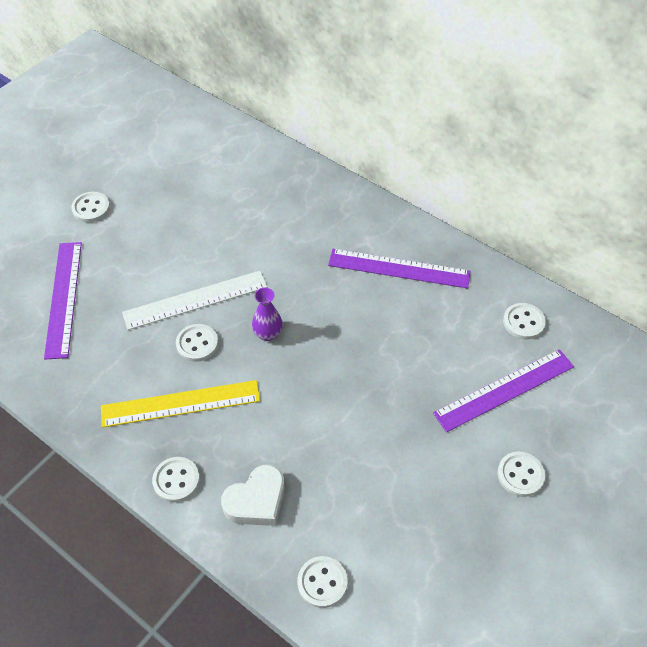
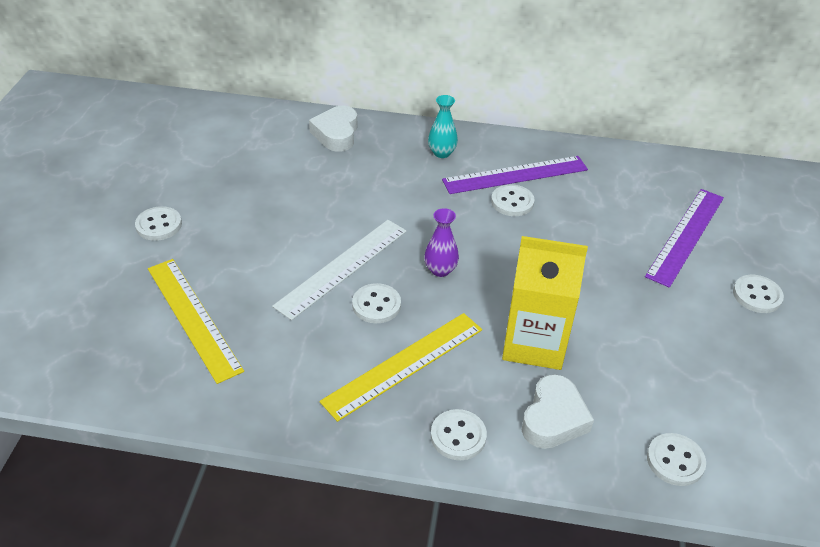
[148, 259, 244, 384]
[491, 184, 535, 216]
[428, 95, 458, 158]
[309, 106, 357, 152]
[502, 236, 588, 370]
◆ ◆ ◆ ◆ ◆
Your objective:
What you output must match the data exactly, apart from the pictures, which are left out.

Your response:
[148, 259, 244, 384]
[491, 184, 535, 216]
[428, 95, 458, 158]
[309, 106, 357, 152]
[502, 236, 588, 370]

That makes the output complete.